Source records:
=== Begin Enclosure ===
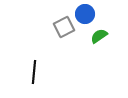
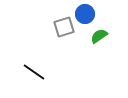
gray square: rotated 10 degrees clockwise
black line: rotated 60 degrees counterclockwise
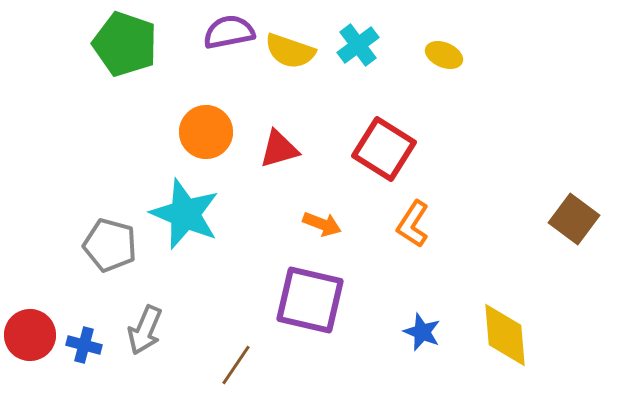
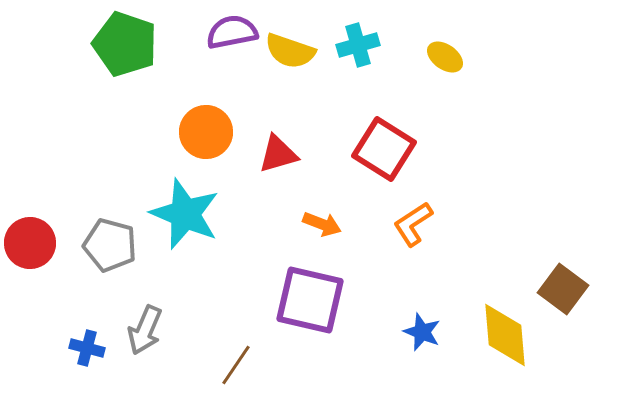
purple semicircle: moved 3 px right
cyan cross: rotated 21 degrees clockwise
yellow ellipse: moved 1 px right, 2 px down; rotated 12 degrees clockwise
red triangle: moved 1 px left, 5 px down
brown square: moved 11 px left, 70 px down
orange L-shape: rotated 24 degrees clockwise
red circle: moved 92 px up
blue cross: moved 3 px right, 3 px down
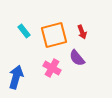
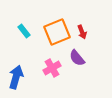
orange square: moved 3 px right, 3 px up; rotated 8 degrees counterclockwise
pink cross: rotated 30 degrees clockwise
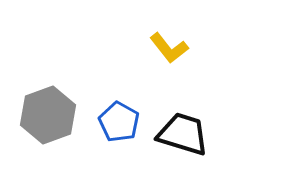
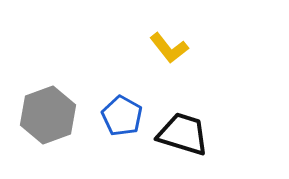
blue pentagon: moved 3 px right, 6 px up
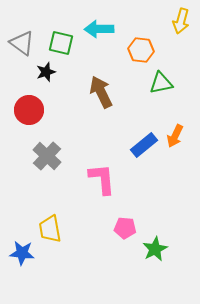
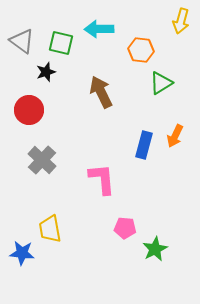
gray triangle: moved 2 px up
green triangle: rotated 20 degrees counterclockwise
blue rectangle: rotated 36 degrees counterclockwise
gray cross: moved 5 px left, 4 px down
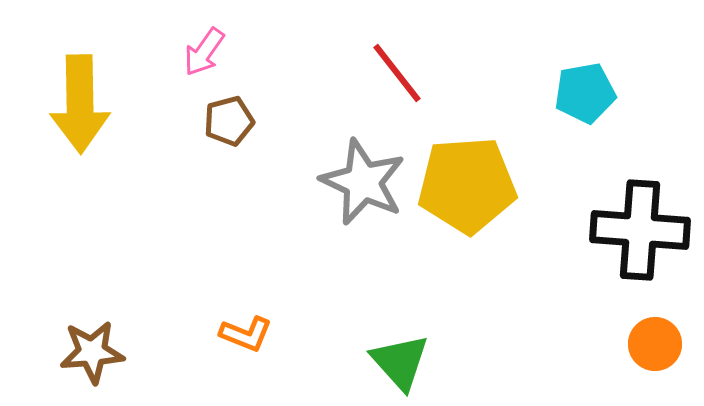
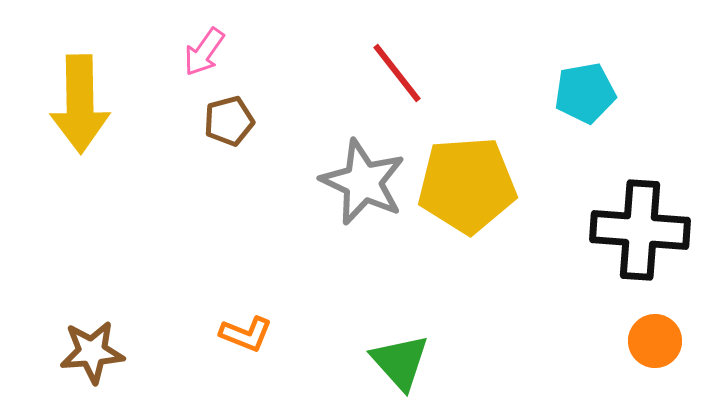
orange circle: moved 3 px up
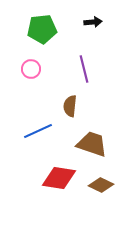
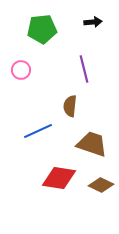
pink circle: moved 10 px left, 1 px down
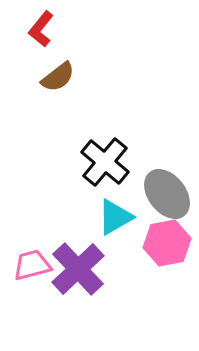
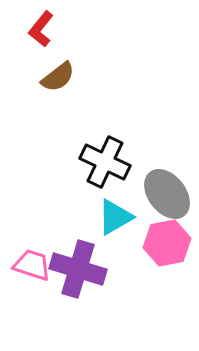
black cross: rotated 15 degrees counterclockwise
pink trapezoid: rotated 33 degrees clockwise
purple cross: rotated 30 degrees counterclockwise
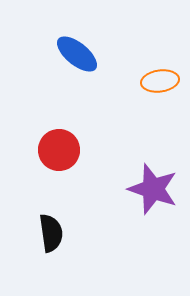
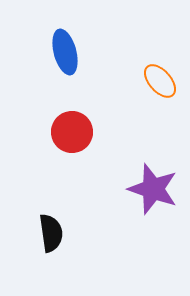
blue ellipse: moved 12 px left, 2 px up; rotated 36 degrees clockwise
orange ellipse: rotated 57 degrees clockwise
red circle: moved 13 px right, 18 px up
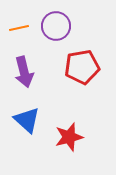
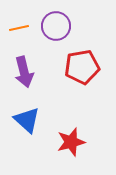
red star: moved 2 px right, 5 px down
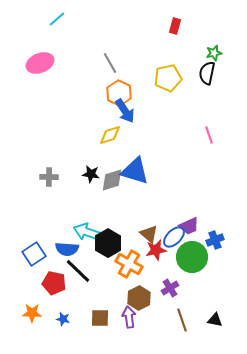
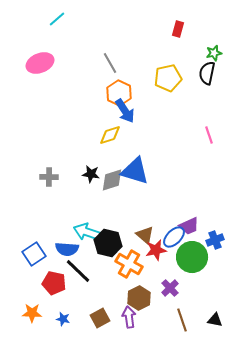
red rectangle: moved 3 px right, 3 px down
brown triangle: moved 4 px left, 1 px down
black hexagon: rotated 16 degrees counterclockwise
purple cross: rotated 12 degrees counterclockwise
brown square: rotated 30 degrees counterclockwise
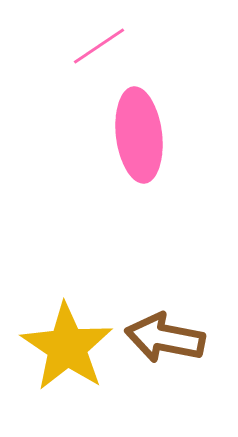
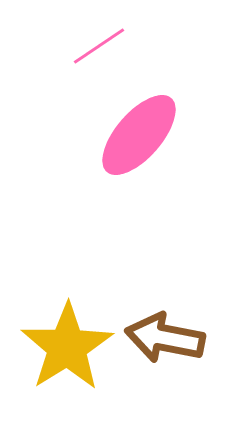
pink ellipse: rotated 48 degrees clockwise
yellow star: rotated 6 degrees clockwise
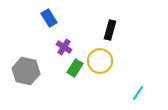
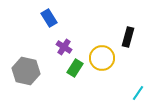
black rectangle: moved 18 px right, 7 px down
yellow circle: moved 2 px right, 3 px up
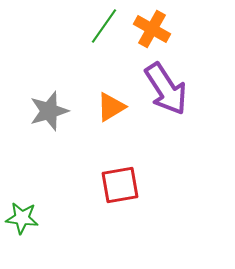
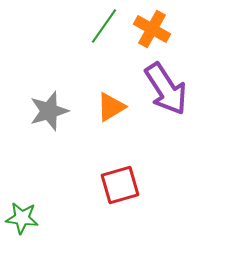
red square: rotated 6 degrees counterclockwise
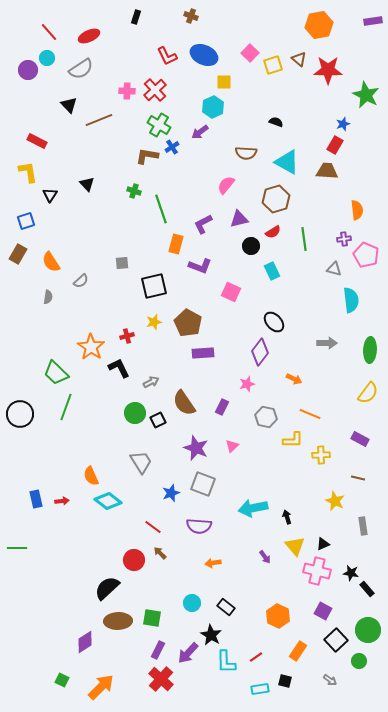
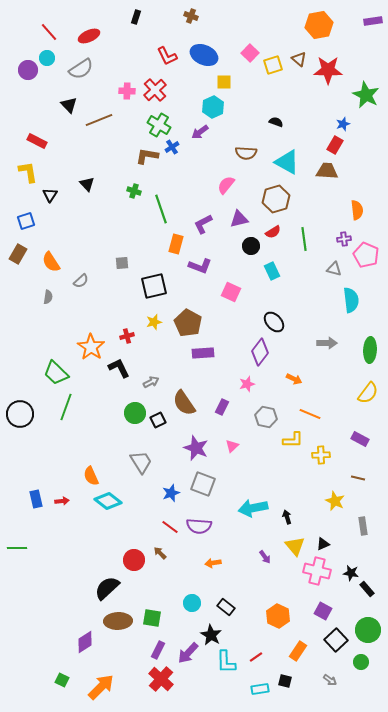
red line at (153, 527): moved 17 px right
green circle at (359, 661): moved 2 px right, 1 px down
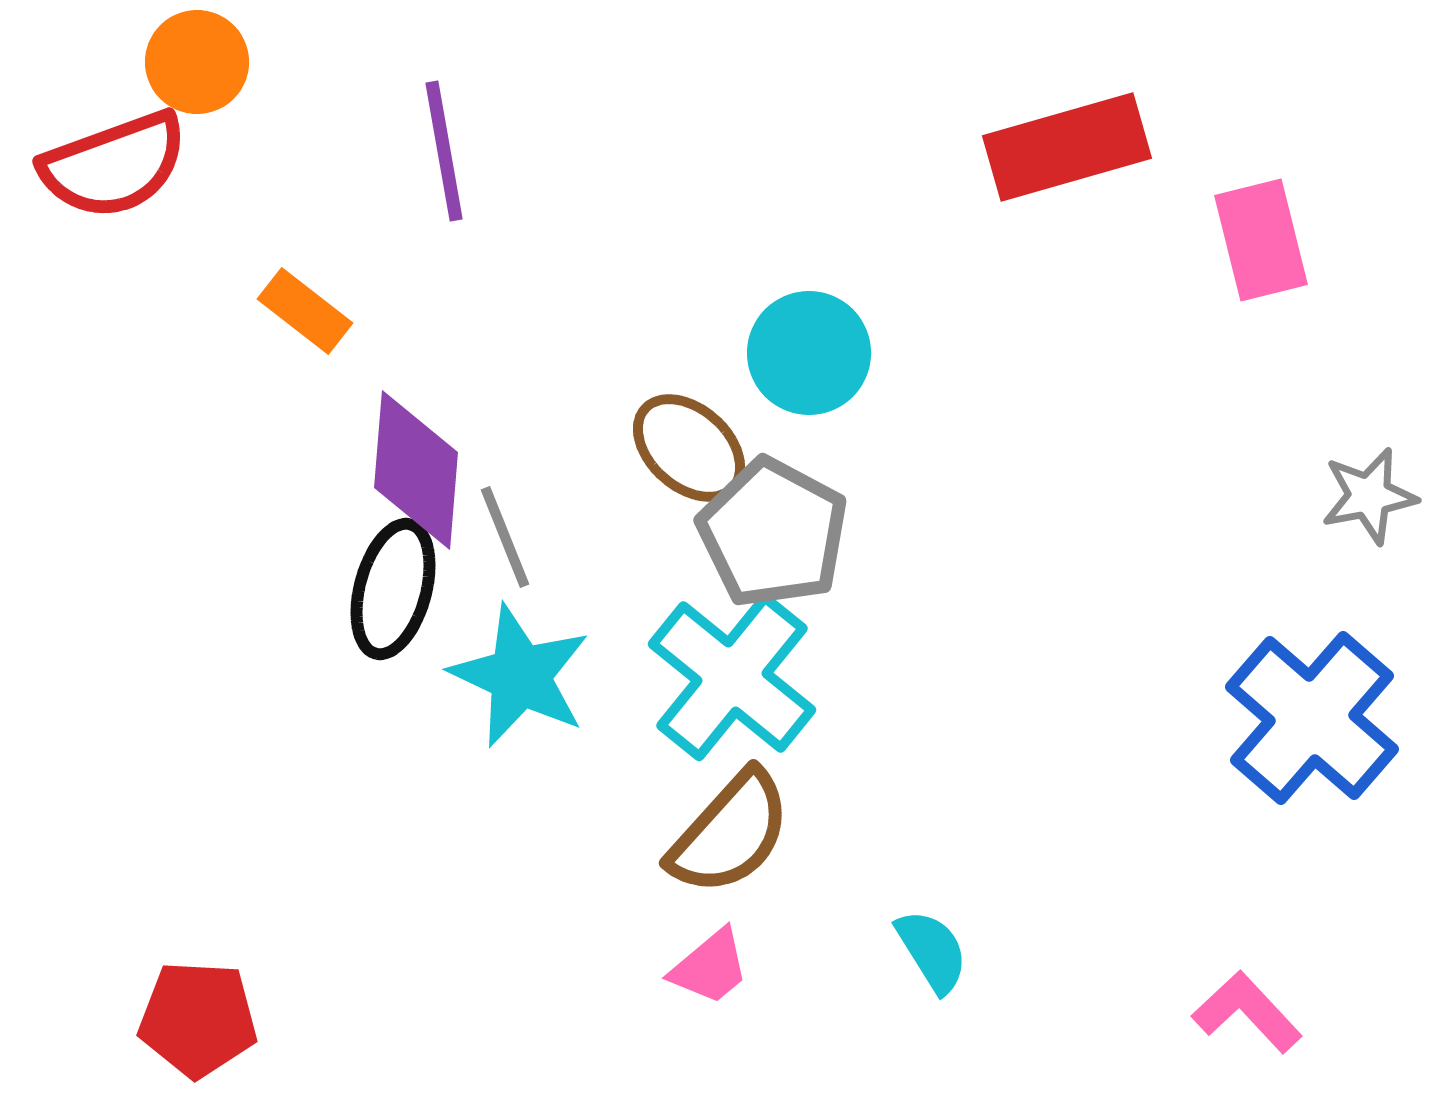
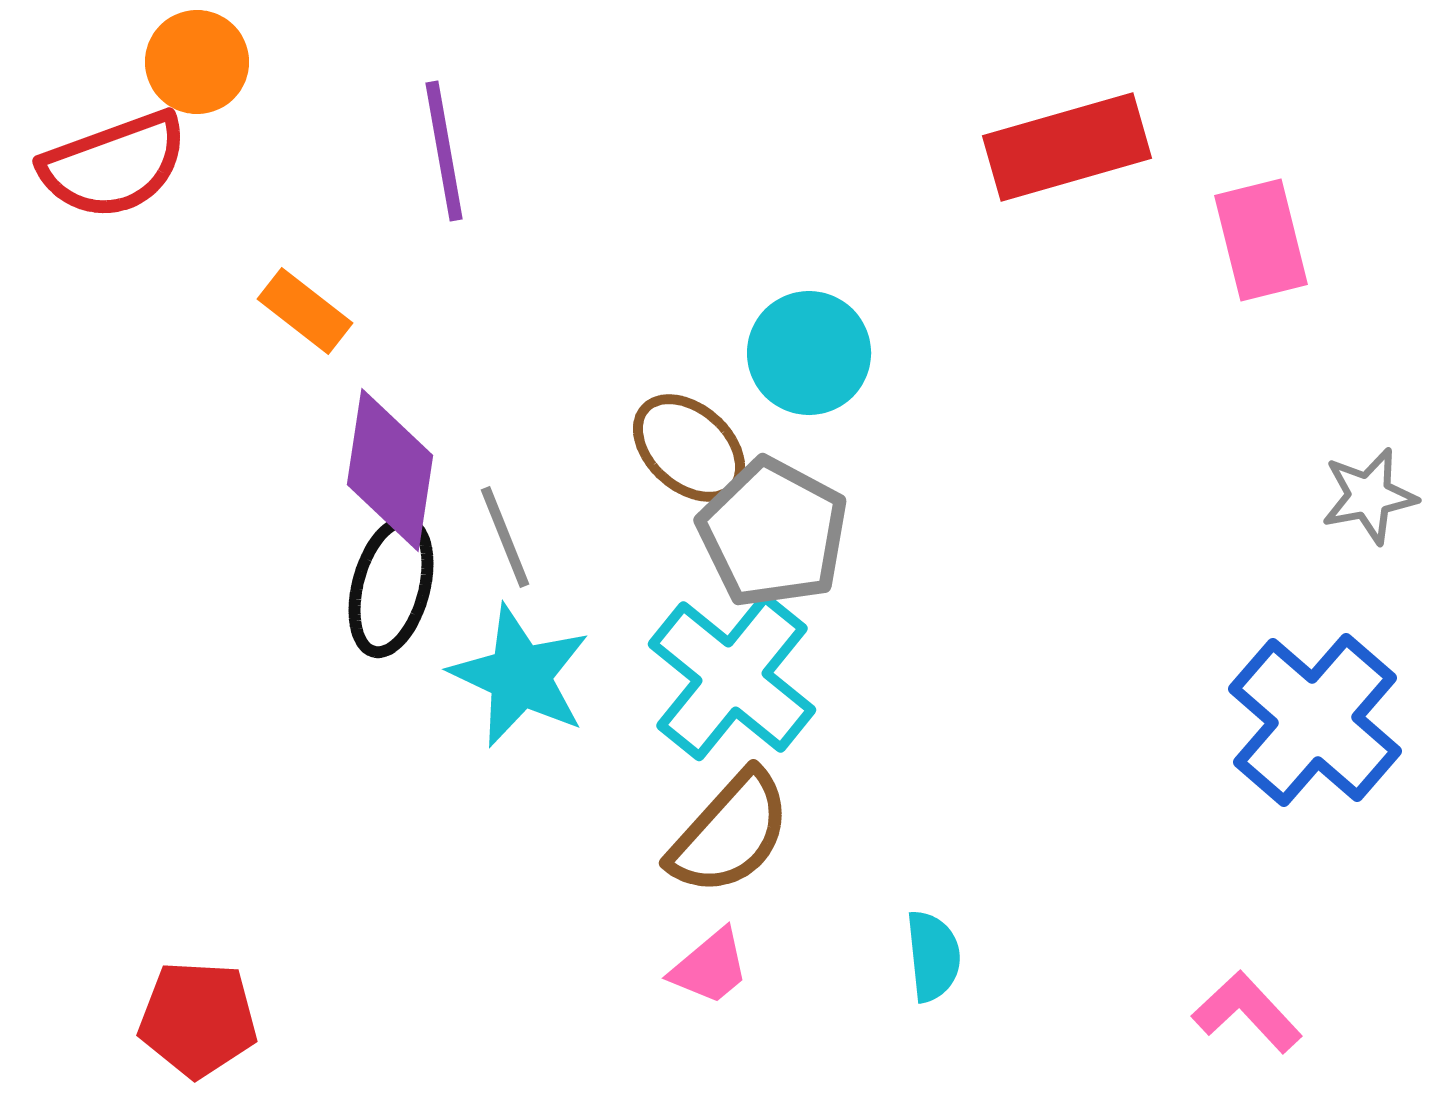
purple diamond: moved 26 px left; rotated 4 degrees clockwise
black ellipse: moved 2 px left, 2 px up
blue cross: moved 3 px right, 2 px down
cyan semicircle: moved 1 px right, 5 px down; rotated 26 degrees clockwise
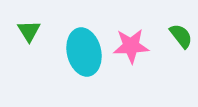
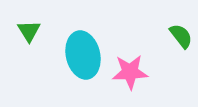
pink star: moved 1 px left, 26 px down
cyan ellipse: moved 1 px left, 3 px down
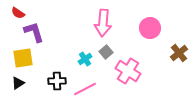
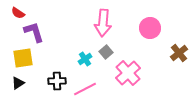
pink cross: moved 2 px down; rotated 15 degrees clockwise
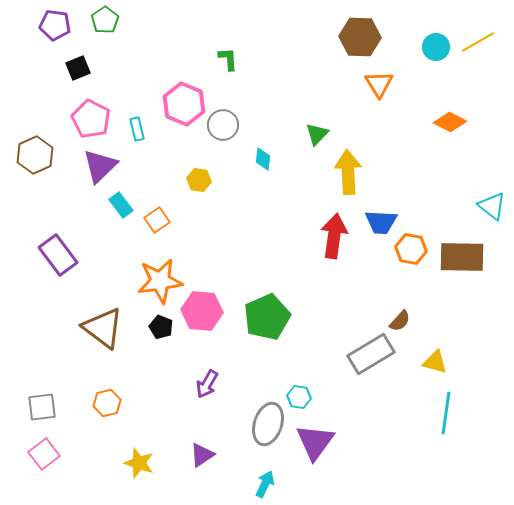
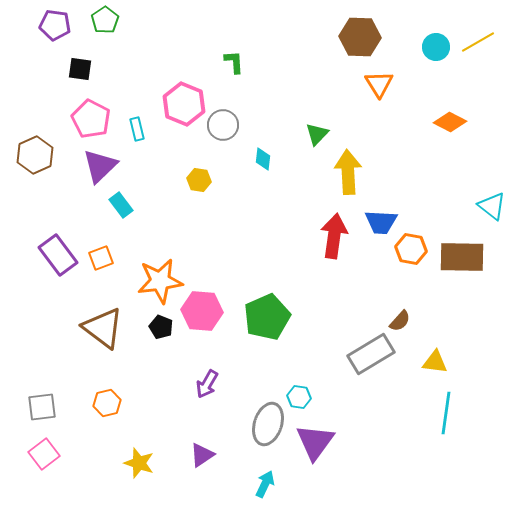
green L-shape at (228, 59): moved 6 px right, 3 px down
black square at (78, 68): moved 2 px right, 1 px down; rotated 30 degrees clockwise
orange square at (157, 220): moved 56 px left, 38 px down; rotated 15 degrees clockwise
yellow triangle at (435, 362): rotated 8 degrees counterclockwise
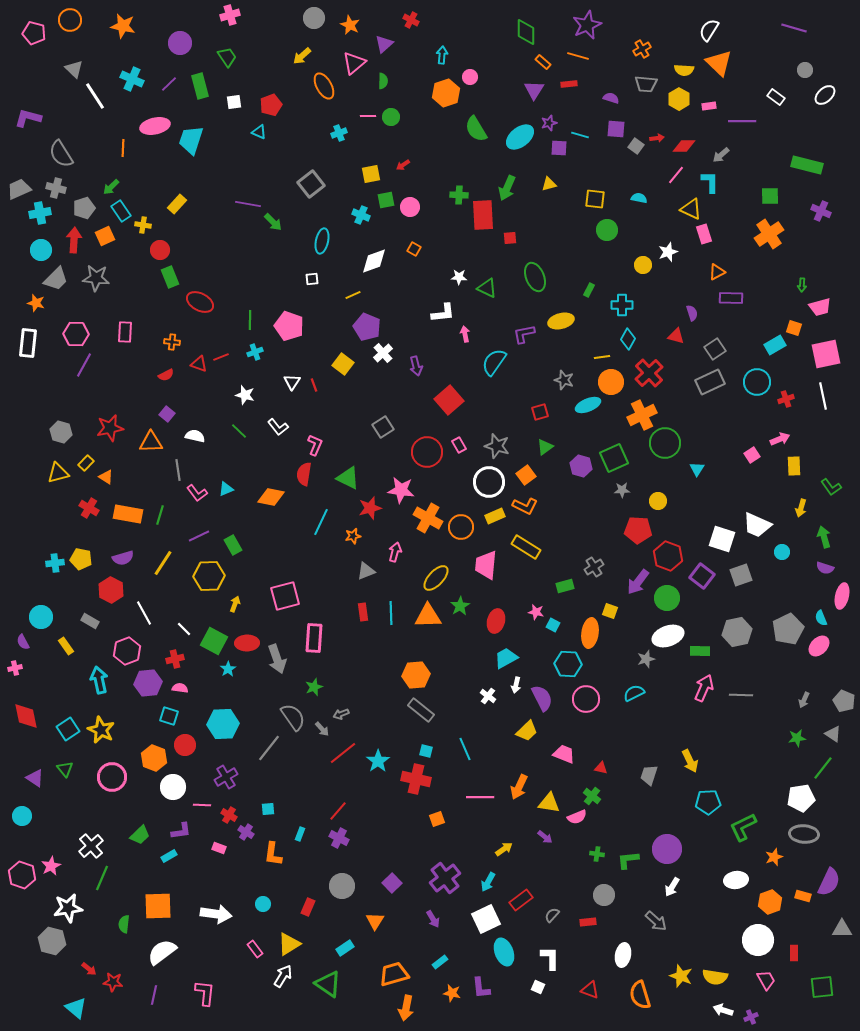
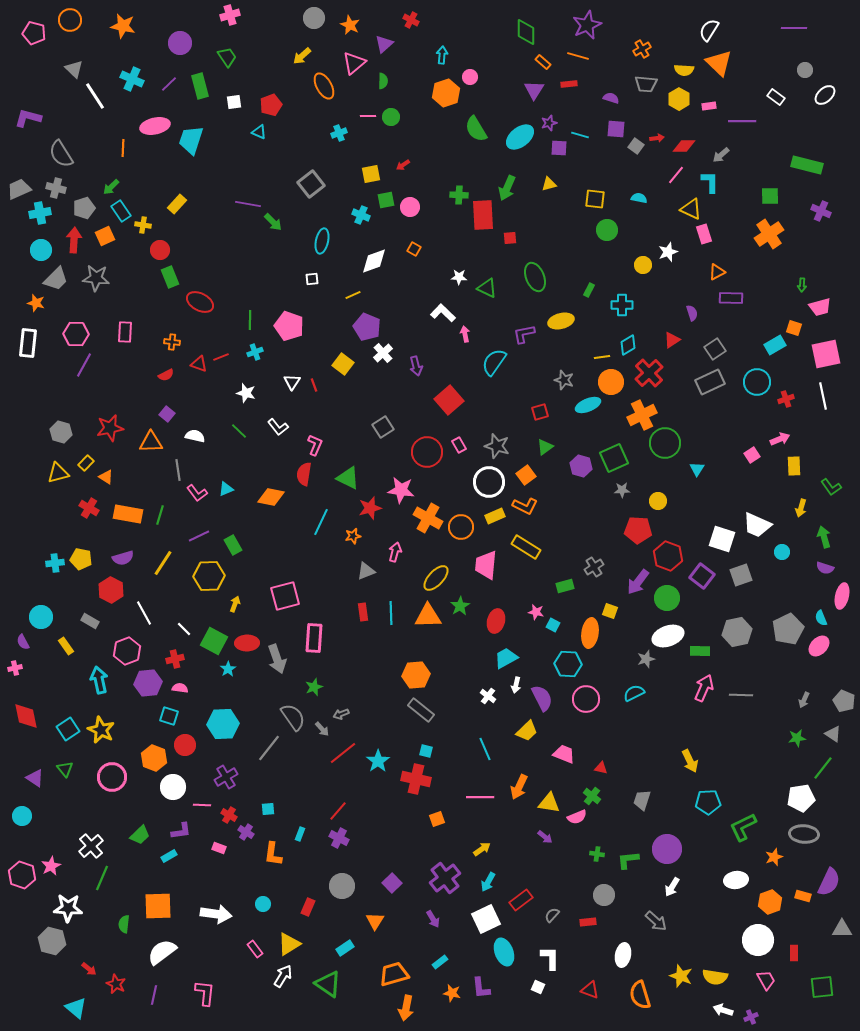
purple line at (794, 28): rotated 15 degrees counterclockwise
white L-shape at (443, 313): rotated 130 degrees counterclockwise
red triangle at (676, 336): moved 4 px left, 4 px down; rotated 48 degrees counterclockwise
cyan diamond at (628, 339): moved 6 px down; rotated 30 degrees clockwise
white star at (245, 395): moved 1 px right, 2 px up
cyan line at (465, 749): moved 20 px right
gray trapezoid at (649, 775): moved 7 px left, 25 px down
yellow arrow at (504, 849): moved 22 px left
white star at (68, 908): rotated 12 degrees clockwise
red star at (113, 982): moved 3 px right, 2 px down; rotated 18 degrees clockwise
=== End Enclosure ===
Leave out the images and write out the lines above exactly, from the one with "red triangle: moved 1 px left, 5 px down" up to and including the one with "green triangle: rotated".

Exercise solution:
red triangle: moved 1 px left, 5 px down
brown square: moved 11 px left, 70 px down
orange L-shape: rotated 24 degrees clockwise
red circle: moved 92 px up
blue cross: moved 3 px right, 3 px down
orange square: moved 3 px right, 3 px up; rotated 8 degrees counterclockwise
pink cross: rotated 30 degrees clockwise
blue pentagon: moved 3 px right, 6 px up
gray triangle: moved 2 px up
green triangle: rotated 20 degrees counterclockwise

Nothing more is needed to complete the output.